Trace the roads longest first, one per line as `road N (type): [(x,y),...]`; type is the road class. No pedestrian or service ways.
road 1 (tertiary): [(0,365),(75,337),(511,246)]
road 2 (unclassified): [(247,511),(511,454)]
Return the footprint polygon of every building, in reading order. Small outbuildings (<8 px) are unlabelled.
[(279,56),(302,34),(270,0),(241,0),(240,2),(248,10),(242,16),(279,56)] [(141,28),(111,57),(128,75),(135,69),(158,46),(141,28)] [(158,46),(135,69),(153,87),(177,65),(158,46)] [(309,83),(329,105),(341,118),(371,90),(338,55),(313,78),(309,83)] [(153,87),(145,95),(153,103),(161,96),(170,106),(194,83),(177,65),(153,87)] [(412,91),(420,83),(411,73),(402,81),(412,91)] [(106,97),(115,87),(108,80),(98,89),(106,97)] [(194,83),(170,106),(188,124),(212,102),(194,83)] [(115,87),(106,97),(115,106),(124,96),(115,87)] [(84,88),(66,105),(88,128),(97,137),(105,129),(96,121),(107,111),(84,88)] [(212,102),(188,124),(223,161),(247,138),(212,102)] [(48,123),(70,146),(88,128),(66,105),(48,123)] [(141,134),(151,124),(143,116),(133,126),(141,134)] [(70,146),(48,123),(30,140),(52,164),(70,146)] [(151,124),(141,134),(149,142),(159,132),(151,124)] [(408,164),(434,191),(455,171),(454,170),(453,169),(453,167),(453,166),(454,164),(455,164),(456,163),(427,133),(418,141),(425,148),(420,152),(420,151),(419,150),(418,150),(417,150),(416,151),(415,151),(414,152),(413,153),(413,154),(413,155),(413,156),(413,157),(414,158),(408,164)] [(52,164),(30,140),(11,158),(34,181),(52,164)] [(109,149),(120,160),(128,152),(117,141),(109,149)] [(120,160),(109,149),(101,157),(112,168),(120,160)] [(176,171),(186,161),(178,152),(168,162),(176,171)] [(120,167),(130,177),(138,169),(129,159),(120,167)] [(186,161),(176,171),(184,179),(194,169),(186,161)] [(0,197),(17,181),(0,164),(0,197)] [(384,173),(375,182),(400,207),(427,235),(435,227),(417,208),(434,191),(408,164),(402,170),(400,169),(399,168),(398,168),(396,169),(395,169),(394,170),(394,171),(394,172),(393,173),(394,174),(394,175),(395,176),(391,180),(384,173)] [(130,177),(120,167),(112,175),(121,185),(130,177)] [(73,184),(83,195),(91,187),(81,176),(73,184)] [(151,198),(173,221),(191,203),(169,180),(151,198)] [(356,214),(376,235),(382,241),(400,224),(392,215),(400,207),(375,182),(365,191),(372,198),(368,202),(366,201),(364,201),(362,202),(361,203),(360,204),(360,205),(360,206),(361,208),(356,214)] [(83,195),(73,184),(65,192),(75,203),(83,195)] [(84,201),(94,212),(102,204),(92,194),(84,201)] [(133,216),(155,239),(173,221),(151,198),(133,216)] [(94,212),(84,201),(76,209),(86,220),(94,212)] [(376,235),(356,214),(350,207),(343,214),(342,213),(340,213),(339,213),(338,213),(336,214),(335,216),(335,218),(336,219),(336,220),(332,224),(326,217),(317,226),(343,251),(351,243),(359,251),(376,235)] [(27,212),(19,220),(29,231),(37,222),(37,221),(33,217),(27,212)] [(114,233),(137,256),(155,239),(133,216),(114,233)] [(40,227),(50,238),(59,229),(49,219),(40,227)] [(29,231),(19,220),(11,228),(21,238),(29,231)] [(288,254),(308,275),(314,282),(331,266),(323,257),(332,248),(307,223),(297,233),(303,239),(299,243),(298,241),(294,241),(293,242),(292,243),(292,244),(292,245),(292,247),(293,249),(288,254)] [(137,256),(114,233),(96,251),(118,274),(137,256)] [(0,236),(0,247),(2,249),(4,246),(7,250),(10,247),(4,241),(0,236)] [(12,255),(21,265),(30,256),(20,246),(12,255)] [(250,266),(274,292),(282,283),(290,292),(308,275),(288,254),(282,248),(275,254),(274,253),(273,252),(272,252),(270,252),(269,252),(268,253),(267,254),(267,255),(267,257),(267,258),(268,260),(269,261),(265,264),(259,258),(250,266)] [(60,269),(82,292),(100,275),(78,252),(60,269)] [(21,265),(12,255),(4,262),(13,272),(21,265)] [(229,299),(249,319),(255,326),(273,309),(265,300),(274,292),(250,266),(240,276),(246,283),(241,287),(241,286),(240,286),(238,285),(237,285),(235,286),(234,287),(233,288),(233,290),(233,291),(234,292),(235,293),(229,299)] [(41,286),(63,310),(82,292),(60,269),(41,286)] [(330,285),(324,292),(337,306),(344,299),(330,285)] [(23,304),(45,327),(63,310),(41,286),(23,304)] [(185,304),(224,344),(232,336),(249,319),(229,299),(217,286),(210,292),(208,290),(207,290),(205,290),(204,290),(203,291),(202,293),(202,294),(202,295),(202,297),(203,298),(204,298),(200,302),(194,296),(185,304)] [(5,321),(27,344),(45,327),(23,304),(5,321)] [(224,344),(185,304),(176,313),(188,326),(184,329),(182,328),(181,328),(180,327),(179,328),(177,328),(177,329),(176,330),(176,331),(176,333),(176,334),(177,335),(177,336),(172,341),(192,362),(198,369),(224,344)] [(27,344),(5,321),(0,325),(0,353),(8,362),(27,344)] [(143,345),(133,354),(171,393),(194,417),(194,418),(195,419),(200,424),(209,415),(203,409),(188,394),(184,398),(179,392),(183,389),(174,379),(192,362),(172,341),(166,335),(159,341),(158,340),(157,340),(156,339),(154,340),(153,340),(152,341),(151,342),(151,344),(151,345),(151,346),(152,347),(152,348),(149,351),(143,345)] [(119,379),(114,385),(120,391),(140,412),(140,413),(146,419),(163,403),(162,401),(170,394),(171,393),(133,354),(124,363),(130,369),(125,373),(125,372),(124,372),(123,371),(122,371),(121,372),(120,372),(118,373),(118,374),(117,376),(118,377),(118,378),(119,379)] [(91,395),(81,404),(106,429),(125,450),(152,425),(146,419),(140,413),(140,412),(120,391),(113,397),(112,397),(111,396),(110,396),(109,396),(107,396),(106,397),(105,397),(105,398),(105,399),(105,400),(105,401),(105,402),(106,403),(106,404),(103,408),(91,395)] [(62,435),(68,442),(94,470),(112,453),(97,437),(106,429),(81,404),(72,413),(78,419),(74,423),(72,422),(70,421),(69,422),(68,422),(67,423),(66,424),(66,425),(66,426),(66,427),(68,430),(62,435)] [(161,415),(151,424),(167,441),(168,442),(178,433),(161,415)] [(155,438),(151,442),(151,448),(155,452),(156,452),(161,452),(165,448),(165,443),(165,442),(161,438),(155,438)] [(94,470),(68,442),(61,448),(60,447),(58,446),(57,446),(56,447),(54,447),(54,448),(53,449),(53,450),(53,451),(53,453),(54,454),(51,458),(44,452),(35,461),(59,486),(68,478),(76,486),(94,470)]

- EXERCISE REQUIREMENTS -
Starting with the first line of the records and going on through the line with "Return the footprint", write those lines out again with "polygon" switched to "outline". Leave everything else in them unchanged.

- OUTPUT BELOW -
Trace the roads longest first, one per line as `road N (type): [(x,y),...]`; type is the road class. No pedestrian or service ways.
road 1 (tertiary): [(0,365),(75,337),(511,246)]
road 2 (unclassified): [(247,511),(511,454)]
Return the footprint outline of every building, in reading order. Small outbuildings (<8 px) are unlabelled.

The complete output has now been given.